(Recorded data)
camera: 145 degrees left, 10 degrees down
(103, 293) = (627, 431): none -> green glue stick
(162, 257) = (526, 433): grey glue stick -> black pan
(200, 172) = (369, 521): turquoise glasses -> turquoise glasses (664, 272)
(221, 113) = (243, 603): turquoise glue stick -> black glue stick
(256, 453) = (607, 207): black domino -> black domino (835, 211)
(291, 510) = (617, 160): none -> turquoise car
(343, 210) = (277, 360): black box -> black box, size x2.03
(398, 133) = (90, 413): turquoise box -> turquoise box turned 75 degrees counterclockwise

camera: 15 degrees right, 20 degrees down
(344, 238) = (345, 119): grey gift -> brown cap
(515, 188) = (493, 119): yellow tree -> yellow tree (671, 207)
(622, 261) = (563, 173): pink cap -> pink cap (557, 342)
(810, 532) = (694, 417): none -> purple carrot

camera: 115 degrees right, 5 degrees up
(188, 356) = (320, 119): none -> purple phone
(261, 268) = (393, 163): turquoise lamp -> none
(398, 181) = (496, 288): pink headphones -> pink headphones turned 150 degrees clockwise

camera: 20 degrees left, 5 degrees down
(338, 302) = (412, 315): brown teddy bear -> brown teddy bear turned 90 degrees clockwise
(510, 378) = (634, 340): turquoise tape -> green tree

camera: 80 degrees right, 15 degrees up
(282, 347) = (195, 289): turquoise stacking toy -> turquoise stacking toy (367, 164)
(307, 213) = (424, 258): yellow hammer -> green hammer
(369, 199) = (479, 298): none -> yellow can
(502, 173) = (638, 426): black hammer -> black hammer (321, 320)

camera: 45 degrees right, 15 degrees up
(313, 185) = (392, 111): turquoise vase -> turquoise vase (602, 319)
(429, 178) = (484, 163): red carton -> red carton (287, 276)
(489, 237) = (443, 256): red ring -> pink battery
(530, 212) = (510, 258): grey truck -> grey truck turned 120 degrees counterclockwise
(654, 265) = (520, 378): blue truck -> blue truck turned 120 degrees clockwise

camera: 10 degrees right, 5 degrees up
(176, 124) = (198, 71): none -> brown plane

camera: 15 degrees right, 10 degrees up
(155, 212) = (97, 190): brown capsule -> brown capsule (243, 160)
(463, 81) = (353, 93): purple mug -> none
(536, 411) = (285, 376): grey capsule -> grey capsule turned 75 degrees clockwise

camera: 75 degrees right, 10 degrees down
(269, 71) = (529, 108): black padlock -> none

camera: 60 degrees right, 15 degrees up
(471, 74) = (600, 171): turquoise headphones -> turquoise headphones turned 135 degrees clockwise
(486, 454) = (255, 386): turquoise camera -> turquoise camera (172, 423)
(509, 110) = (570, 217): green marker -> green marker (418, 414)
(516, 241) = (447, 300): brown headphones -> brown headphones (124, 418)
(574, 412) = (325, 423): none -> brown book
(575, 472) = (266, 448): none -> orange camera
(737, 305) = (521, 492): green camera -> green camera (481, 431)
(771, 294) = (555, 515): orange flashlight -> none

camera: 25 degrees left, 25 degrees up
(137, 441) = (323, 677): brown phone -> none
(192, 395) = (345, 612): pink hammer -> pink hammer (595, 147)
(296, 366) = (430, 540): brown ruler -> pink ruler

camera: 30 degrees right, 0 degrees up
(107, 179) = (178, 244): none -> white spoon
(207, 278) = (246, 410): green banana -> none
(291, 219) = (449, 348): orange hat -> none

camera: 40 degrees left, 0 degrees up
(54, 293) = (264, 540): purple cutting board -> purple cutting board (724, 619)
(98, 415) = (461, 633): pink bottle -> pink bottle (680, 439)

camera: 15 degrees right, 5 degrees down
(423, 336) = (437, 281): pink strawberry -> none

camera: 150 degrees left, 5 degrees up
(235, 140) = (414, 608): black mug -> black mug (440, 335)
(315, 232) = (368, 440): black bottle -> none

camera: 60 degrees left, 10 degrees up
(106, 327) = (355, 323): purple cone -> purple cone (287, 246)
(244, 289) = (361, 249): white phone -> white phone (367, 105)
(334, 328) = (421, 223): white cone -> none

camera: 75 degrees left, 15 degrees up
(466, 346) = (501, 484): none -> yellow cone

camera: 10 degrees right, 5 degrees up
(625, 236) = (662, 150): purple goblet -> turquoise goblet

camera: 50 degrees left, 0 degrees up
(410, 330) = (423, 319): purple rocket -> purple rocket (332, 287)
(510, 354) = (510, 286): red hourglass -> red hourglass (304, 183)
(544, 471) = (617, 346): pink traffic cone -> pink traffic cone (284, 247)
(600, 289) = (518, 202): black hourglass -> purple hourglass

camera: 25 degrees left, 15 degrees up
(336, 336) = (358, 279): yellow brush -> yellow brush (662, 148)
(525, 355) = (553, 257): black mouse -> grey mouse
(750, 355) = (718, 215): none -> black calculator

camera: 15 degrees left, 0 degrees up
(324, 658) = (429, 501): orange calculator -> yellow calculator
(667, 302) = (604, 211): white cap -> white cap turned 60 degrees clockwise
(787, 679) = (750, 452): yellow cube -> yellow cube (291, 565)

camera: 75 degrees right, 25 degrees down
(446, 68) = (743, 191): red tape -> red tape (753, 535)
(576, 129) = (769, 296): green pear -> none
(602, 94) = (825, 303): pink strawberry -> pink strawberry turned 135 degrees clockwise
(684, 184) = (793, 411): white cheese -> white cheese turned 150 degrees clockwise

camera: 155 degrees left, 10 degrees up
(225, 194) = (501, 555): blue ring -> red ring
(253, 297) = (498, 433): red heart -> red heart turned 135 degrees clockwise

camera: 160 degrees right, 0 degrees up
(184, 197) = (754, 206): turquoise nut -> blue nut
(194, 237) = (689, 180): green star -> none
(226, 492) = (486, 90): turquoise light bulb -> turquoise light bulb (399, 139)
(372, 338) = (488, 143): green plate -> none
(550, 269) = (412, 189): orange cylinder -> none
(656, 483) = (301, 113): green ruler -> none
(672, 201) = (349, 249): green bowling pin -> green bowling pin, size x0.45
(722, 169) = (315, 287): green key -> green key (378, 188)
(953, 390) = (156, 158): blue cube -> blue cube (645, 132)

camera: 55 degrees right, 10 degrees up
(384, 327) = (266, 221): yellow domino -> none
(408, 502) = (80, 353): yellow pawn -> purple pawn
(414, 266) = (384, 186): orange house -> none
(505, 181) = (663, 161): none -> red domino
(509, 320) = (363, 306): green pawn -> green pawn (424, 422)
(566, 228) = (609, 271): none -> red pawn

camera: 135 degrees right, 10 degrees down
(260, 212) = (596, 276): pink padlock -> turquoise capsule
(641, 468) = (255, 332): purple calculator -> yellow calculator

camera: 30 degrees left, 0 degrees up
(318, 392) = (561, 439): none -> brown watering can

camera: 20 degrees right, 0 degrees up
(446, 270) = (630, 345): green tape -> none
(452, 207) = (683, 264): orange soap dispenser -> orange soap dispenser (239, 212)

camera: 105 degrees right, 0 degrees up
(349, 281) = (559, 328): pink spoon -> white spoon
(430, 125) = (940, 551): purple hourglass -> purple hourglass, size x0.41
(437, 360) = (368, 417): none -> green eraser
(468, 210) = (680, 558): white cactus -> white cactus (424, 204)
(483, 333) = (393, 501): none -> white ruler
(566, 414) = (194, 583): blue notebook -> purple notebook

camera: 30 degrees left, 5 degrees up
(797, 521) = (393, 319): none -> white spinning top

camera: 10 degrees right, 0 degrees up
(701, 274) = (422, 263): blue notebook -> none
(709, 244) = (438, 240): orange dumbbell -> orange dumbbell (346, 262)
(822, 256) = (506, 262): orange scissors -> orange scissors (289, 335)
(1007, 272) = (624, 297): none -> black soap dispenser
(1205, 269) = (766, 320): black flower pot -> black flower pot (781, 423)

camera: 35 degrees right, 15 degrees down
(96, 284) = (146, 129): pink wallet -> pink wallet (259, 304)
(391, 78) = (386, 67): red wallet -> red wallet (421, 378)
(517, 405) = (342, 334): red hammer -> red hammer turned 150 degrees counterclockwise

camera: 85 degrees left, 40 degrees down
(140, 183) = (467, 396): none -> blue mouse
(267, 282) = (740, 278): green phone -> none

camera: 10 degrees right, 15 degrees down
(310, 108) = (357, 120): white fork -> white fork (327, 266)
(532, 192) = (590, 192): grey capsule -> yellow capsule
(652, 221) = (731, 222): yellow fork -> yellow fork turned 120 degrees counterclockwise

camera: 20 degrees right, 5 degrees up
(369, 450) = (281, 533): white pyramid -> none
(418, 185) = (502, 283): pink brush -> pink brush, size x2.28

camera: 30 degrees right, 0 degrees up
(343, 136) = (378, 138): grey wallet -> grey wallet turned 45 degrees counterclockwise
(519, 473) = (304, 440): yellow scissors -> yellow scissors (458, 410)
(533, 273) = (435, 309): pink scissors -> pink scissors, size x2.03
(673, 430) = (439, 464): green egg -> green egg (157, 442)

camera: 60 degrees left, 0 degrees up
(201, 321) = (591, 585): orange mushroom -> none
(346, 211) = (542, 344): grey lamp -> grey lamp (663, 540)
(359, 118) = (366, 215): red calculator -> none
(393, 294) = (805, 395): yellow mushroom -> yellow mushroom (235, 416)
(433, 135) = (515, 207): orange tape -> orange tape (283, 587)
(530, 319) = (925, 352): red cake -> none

**Your task**
Word for word, restate the lines running from the one containing "camera: 60 degrees left, 0 degrees up" through the final line of the records above, and nothing besides.

**Response to the task**
camera: 60 degrees left, 0 degrees up
(201, 321) = (591, 585): orange mushroom -> none
(346, 211) = (542, 344): grey lamp -> grey lamp (663, 540)
(359, 118) = (366, 215): red calculator -> none
(393, 294) = (805, 395): yellow mushroom -> yellow mushroom (235, 416)
(433, 135) = (515, 207): orange tape -> orange tape (283, 587)
(530, 319) = (925, 352): red cake -> none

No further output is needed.